[Start of Attachment]
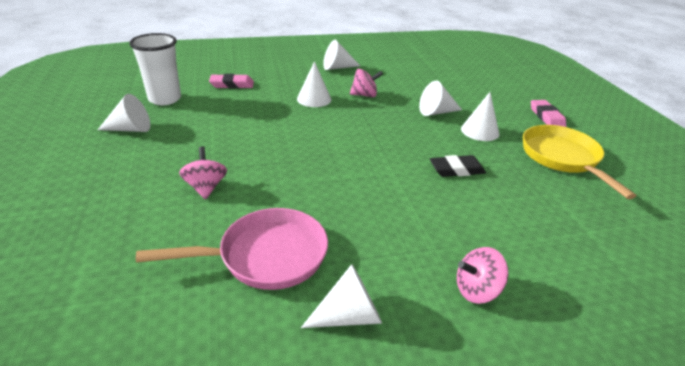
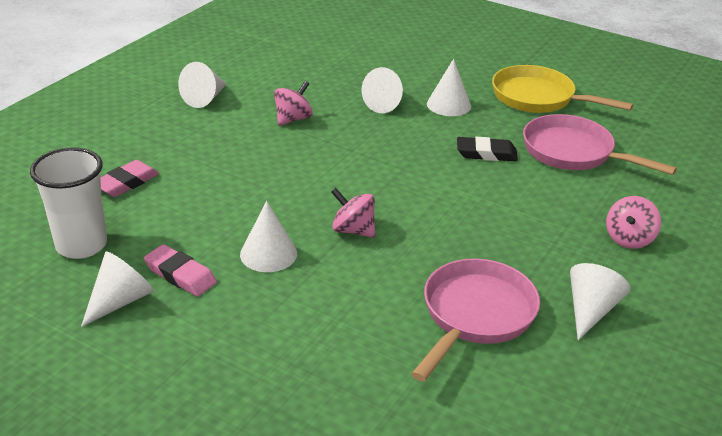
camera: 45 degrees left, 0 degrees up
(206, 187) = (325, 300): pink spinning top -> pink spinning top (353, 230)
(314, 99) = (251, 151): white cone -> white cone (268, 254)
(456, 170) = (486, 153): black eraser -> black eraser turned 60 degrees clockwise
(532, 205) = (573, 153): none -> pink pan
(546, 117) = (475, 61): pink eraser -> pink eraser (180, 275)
[End of Attachment]
### INSTRUCTIONS FOR THE TASK
Repeat, without changes, every line from the one that contains "(314, 99) = (251, 151): white" through the final line of the data.

### EXERCISE RESPONSE
(314, 99) = (251, 151): white cone -> white cone (268, 254)
(456, 170) = (486, 153): black eraser -> black eraser turned 60 degrees clockwise
(532, 205) = (573, 153): none -> pink pan
(546, 117) = (475, 61): pink eraser -> pink eraser (180, 275)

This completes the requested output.